(Spatial reasoning data)
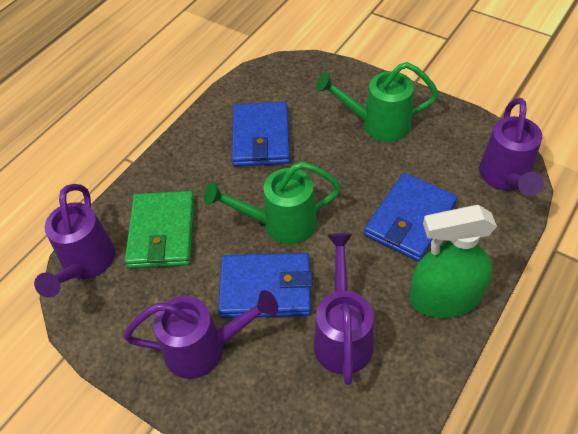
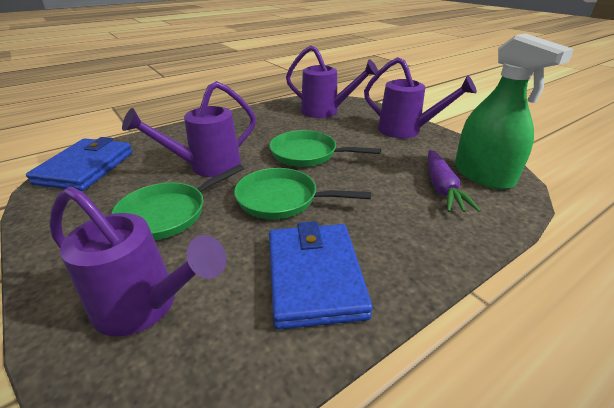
blue wallet: 3 -> 2
green pan: 0 -> 3
green wallet: 1 -> 0
green watering can: 2 -> 0
purple carrot: 0 -> 1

* **Task item**
From the records above, pull every line that carries the word "green".

* **Response box**
green pan: 0 -> 3
green wallet: 1 -> 0
green watering can: 2 -> 0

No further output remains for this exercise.